§ WHAT THIS TASK INVOLVES
Below are records; output exactly the lines from the one with "blue tile A11:A12" through their final line.

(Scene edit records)
*** Begin section ***

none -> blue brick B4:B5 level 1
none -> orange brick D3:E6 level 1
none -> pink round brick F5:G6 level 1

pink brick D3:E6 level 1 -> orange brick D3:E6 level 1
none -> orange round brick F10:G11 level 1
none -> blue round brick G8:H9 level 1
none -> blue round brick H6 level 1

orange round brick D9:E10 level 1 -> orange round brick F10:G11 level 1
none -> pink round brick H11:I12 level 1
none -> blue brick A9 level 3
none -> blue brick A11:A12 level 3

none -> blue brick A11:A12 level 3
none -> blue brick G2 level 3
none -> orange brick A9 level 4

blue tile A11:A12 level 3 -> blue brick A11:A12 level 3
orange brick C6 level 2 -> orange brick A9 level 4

*** End section ***

§ TASK ANSWER
blue tile A11:A12 level 3 -> blue brick A11:A12 level 3
orange brick C6 level 2 -> orange brick A9 level 4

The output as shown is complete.